* STORED DATA *
_ _ _ _ _
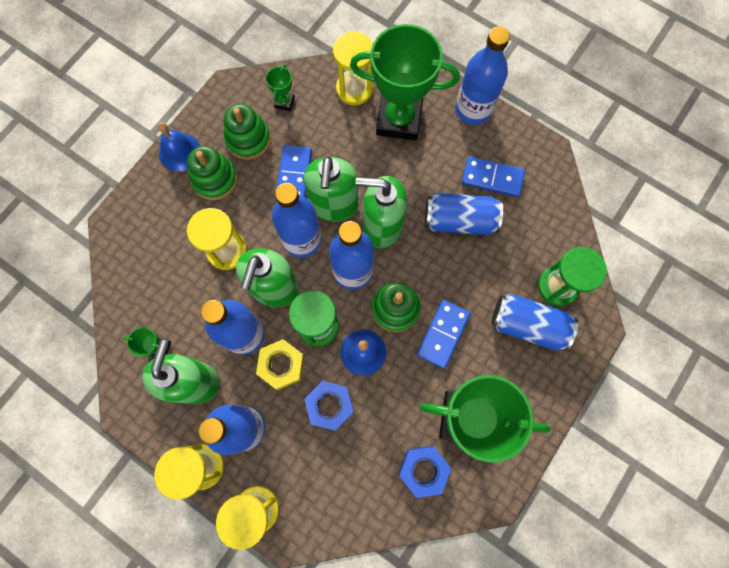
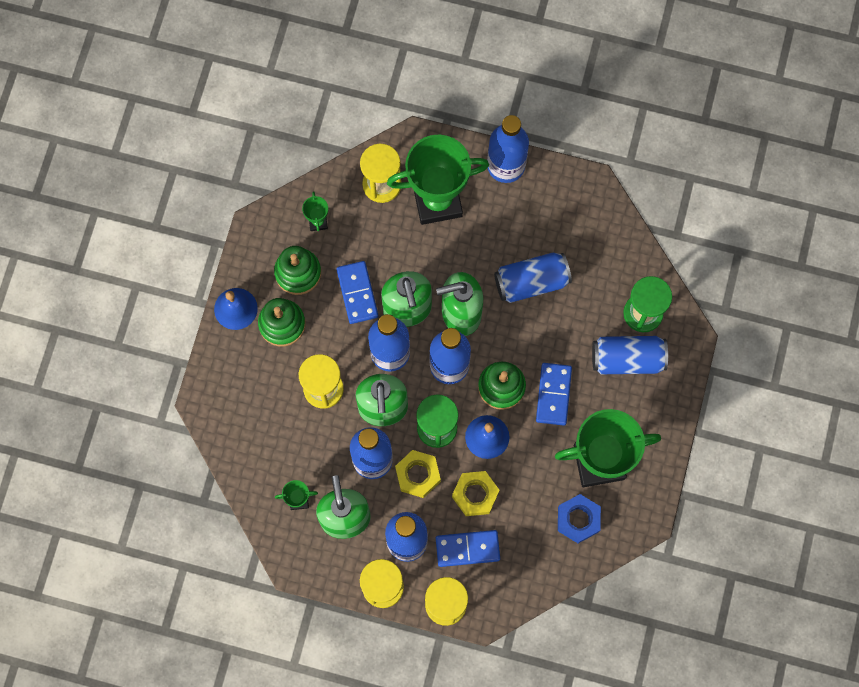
camera: 20 degrees left, 0 degrees up
(330, 405) = (475, 494): blue nut -> yellow nut
(492, 178) = (548, 229): blue domino -> blue domino (467, 549)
_ _ _ _ _
* ABOUT THIS TASK *
Transcribe all of the data above exactly; no picture belongs in the copy.

* EXERCISE OUTPUT *
camera: 20 degrees left, 0 degrees up
(330, 405) = (475, 494): blue nut -> yellow nut
(492, 178) = (548, 229): blue domino -> blue domino (467, 549)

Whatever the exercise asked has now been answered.